- _Task_
The answer is all of the data, repeated exactly.

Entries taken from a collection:

- - - - -

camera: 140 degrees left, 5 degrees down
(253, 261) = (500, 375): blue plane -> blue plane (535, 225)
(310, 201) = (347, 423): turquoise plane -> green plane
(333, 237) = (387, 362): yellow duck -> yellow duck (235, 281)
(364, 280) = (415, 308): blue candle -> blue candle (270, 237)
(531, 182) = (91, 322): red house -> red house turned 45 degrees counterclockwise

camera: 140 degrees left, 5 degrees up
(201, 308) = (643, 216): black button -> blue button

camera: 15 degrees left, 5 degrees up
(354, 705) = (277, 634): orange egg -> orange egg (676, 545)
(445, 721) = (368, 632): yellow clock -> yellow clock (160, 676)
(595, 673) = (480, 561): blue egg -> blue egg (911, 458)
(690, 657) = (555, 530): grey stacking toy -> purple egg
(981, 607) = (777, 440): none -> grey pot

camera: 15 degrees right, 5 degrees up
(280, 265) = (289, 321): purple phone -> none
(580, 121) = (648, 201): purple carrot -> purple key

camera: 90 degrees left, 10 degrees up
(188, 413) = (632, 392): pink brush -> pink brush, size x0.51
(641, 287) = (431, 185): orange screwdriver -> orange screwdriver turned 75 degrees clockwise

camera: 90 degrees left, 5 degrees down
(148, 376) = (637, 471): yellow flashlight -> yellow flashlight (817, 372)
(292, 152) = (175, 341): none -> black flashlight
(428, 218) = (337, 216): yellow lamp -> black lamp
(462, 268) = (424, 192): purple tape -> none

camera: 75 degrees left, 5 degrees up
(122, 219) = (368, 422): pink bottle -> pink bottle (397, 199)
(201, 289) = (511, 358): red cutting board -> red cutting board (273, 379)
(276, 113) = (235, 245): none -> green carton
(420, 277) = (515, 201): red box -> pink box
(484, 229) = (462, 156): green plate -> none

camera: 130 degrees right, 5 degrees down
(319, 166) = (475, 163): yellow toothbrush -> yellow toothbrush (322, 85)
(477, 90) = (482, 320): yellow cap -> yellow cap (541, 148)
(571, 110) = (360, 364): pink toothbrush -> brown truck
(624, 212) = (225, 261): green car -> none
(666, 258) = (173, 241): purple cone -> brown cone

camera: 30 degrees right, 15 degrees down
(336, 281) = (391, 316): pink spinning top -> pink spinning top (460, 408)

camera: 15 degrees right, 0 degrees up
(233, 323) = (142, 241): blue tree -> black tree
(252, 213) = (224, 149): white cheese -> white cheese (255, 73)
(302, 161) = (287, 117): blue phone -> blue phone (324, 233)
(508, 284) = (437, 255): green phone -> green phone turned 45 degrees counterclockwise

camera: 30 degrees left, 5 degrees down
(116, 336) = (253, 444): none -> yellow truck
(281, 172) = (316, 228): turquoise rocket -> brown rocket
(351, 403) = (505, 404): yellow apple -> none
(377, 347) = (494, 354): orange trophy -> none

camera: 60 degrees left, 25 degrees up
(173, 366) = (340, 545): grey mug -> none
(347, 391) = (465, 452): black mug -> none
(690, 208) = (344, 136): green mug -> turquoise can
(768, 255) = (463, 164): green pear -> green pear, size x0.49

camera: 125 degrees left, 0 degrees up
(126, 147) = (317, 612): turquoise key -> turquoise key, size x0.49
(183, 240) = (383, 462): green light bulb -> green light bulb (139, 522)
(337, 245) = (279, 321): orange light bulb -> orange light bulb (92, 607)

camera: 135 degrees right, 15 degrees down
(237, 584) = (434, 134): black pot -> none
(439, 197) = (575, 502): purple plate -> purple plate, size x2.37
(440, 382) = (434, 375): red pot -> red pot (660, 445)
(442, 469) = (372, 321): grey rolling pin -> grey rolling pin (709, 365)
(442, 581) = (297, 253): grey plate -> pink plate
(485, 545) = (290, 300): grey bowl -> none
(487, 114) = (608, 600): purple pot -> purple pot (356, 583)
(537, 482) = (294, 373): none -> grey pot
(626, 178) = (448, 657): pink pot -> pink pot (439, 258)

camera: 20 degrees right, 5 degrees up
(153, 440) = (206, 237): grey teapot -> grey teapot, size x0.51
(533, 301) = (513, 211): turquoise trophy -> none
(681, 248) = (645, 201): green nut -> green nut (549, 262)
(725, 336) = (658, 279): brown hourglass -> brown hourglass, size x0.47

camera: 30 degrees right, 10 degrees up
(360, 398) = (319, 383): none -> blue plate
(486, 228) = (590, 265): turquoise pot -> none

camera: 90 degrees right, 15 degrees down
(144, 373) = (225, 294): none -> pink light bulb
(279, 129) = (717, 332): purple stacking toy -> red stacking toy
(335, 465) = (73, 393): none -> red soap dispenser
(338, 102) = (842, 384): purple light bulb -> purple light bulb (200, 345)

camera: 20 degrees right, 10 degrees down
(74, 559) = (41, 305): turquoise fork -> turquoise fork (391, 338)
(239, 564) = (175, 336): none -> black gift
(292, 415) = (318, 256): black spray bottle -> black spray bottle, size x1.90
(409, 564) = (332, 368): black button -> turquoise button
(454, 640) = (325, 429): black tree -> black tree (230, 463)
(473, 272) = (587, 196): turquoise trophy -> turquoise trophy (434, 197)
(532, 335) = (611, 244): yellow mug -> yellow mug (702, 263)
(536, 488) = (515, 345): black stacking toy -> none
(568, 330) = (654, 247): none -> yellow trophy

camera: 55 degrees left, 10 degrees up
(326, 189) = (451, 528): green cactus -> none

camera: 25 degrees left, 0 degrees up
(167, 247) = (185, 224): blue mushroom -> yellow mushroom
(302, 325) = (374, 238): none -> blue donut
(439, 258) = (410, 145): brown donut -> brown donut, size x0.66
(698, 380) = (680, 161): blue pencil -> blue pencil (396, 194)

- - - - -

- _Exercise response_
camera: 140 degrees left, 5 degrees down
(253, 261) = (500, 375): blue plane -> blue plane (535, 225)
(310, 201) = (347, 423): turquoise plane -> green plane
(333, 237) = (387, 362): yellow duck -> yellow duck (235, 281)
(364, 280) = (415, 308): blue candle -> blue candle (270, 237)
(531, 182) = (91, 322): red house -> red house turned 45 degrees counterclockwise

camera: 140 degrees left, 5 degrees up
(201, 308) = (643, 216): black button -> blue button

camera: 15 degrees left, 5 degrees up
(354, 705) = (277, 634): orange egg -> orange egg (676, 545)
(445, 721) = (368, 632): yellow clock -> yellow clock (160, 676)
(595, 673) = (480, 561): blue egg -> blue egg (911, 458)
(690, 657) = (555, 530): grey stacking toy -> purple egg
(981, 607) = (777, 440): none -> grey pot

camera: 15 degrees right, 5 degrees up
(280, 265) = (289, 321): purple phone -> none
(580, 121) = (648, 201): purple carrot -> purple key

camera: 90 degrees left, 10 degrees up
(188, 413) = (632, 392): pink brush -> pink brush, size x0.51
(641, 287) = (431, 185): orange screwdriver -> orange screwdriver turned 75 degrees clockwise

camera: 90 degrees left, 5 degrees down
(148, 376) = (637, 471): yellow flashlight -> yellow flashlight (817, 372)
(292, 152) = (175, 341): none -> black flashlight
(428, 218) = (337, 216): yellow lamp -> black lamp
(462, 268) = (424, 192): purple tape -> none

camera: 75 degrees left, 5 degrees up
(122, 219) = (368, 422): pink bottle -> pink bottle (397, 199)
(201, 289) = (511, 358): red cutting board -> red cutting board (273, 379)
(276, 113) = (235, 245): none -> green carton
(420, 277) = (515, 201): red box -> pink box
(484, 229) = (462, 156): green plate -> none

camera: 130 degrees right, 5 degrees down
(319, 166) = (475, 163): yellow toothbrush -> yellow toothbrush (322, 85)
(477, 90) = (482, 320): yellow cap -> yellow cap (541, 148)
(571, 110) = (360, 364): pink toothbrush -> brown truck
(624, 212) = (225, 261): green car -> none
(666, 258) = (173, 241): purple cone -> brown cone

camera: 30 degrees right, 15 degrees down
(336, 281) = (391, 316): pink spinning top -> pink spinning top (460, 408)

camera: 15 degrees right, 0 degrees up
(233, 323) = (142, 241): blue tree -> black tree
(252, 213) = (224, 149): white cheese -> white cheese (255, 73)
(302, 161) = (287, 117): blue phone -> blue phone (324, 233)
(508, 284) = (437, 255): green phone -> green phone turned 45 degrees counterclockwise

camera: 30 degrees left, 5 degrees down
(116, 336) = (253, 444): none -> yellow truck
(281, 172) = (316, 228): turquoise rocket -> brown rocket
(351, 403) = (505, 404): yellow apple -> none
(377, 347) = (494, 354): orange trophy -> none

camera: 60 degrees left, 25 degrees up
(173, 366) = (340, 545): grey mug -> none
(347, 391) = (465, 452): black mug -> none
(690, 208) = (344, 136): green mug -> turquoise can
(768, 255) = (463, 164): green pear -> green pear, size x0.49

camera: 125 degrees left, 0 degrees up
(126, 147) = (317, 612): turquoise key -> turquoise key, size x0.49
(183, 240) = (383, 462): green light bulb -> green light bulb (139, 522)
(337, 245) = (279, 321): orange light bulb -> orange light bulb (92, 607)

camera: 135 degrees right, 15 degrees down
(237, 584) = (434, 134): black pot -> none
(439, 197) = (575, 502): purple plate -> purple plate, size x2.37
(440, 382) = (434, 375): red pot -> red pot (660, 445)
(442, 469) = (372, 321): grey rolling pin -> grey rolling pin (709, 365)
(442, 581) = (297, 253): grey plate -> pink plate
(485, 545) = (290, 300): grey bowl -> none
(487, 114) = (608, 600): purple pot -> purple pot (356, 583)
(537, 482) = (294, 373): none -> grey pot
(626, 178) = (448, 657): pink pot -> pink pot (439, 258)

camera: 20 degrees right, 5 degrees up
(153, 440) = (206, 237): grey teapot -> grey teapot, size x0.51
(533, 301) = (513, 211): turquoise trophy -> none
(681, 248) = (645, 201): green nut -> green nut (549, 262)
(725, 336) = (658, 279): brown hourglass -> brown hourglass, size x0.47

camera: 30 degrees right, 10 degrees up
(360, 398) = (319, 383): none -> blue plate
(486, 228) = (590, 265): turquoise pot -> none

camera: 90 degrees right, 15 degrees down
(144, 373) = (225, 294): none -> pink light bulb
(279, 129) = (717, 332): purple stacking toy -> red stacking toy
(335, 465) = (73, 393): none -> red soap dispenser
(338, 102) = (842, 384): purple light bulb -> purple light bulb (200, 345)

camera: 20 degrees right, 10 degrees down
(74, 559) = (41, 305): turquoise fork -> turquoise fork (391, 338)
(239, 564) = (175, 336): none -> black gift
(292, 415) = (318, 256): black spray bottle -> black spray bottle, size x1.90
(409, 564) = (332, 368): black button -> turquoise button
(454, 640) = (325, 429): black tree -> black tree (230, 463)
(473, 272) = (587, 196): turquoise trophy -> turquoise trophy (434, 197)
(532, 335) = (611, 244): yellow mug -> yellow mug (702, 263)
(536, 488) = (515, 345): black stacking toy -> none
(568, 330) = (654, 247): none -> yellow trophy

camera: 55 degrees left, 10 degrees up
(326, 189) = (451, 528): green cactus -> none

camera: 25 degrees left, 0 degrees up
(167, 247) = (185, 224): blue mushroom -> yellow mushroom
(302, 325) = (374, 238): none -> blue donut
(439, 258) = (410, 145): brown donut -> brown donut, size x0.66
(698, 380) = (680, 161): blue pencil -> blue pencil (396, 194)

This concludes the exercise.